*** Begin section ***
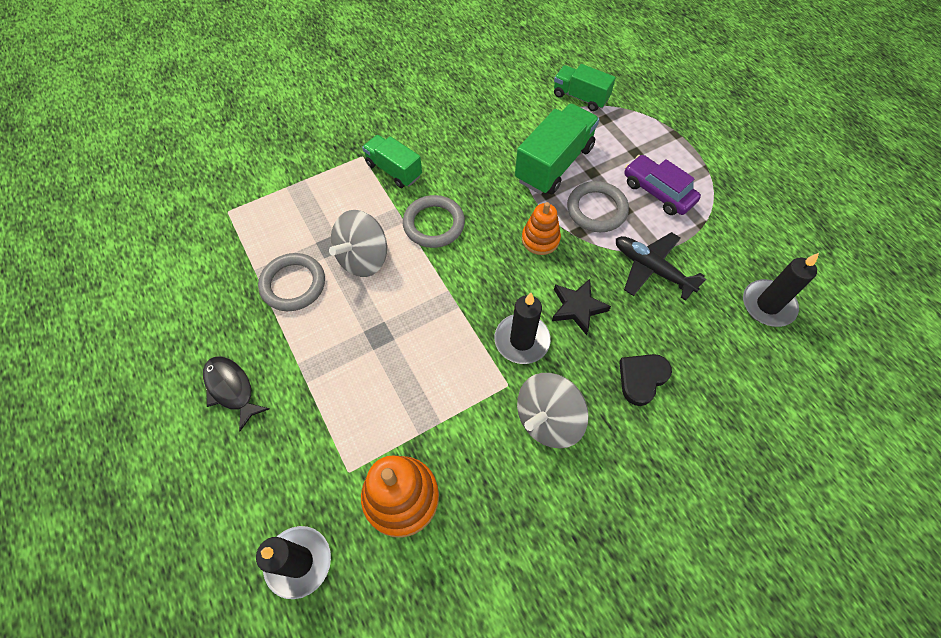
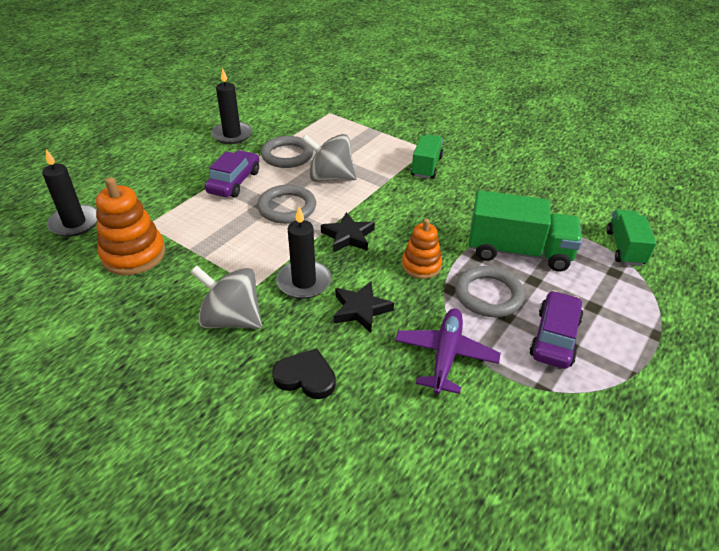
camera: 65 degrees right, 20 degrees down
black fish [203,357,269,431] -> none
grey ring [403,195,465,248] -> grey ring moved to [257,185,316,224]
black plane [616,232,706,301] -> purple plane [395,308,501,394]
black candle [743,253,819,327] -> black candle moved to [211,68,252,144]
none -> purple car [205,150,259,198]
none -> black star [321,212,375,252]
*** End section ***
## GOAL OF THE EXERCISE:
From the line holding "grey ring [403,195,465,248]" to the end of the listing, copy every line exactly, both ends included, and add nothing.

## COMPLETED TASK:
grey ring [403,195,465,248] -> grey ring moved to [257,185,316,224]
black plane [616,232,706,301] -> purple plane [395,308,501,394]
black candle [743,253,819,327] -> black candle moved to [211,68,252,144]
none -> purple car [205,150,259,198]
none -> black star [321,212,375,252]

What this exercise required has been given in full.